*To do*
What follows is a set of records; repeat them exactly, without the pictures.

(Records from a collection)
==============================

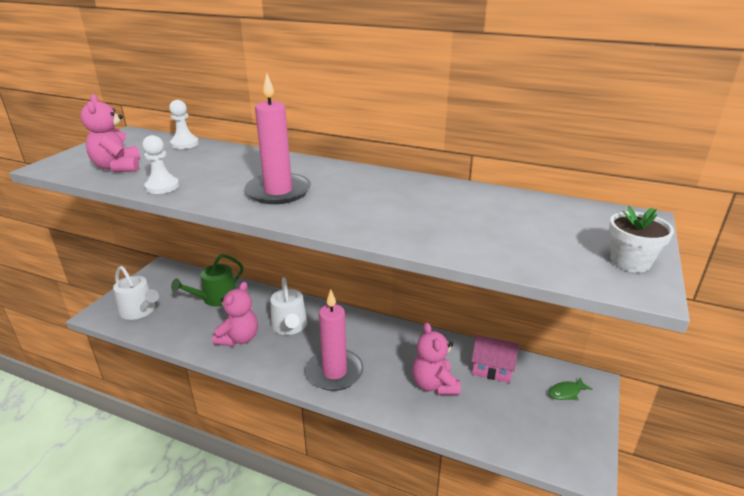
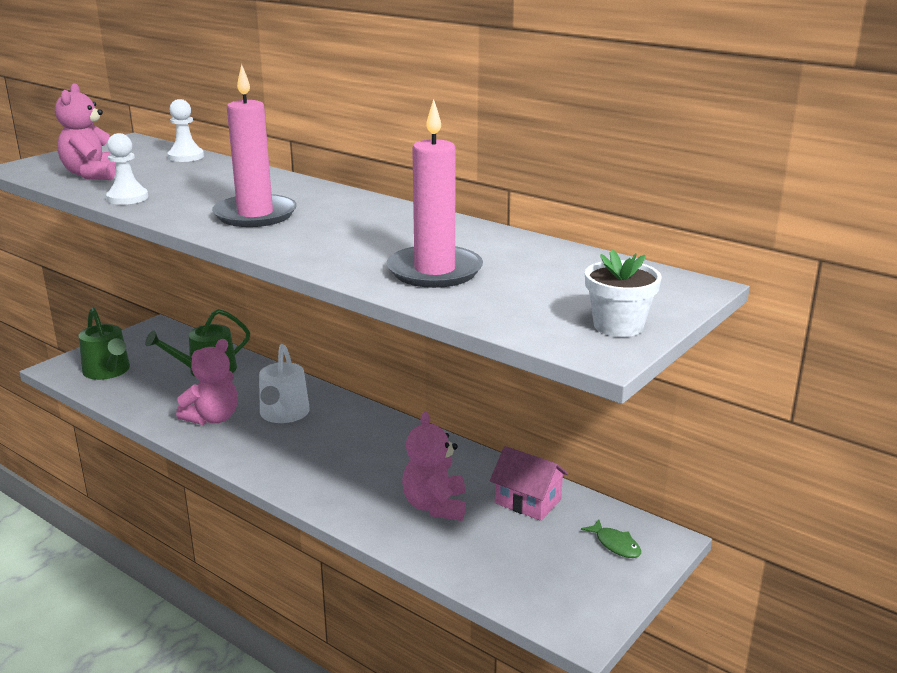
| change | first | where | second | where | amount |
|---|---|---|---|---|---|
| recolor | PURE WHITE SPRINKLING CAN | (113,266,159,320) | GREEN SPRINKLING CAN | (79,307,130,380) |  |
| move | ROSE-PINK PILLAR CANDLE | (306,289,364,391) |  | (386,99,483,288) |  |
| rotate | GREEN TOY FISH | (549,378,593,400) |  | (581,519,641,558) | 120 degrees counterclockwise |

==============================

*Problem solution*
| change | first | where | second | where | amount |
|---|---|---|---|---|---|
| recolor | PURE WHITE SPRINKLING CAN | (113,266,159,320) | GREEN SPRINKLING CAN | (79,307,130,380) |  |
| move | ROSE-PINK PILLAR CANDLE | (306,289,364,391) |  | (386,99,483,288) |  |
| rotate | GREEN TOY FISH | (549,378,593,400) |  | (581,519,641,558) | 120 degrees counterclockwise |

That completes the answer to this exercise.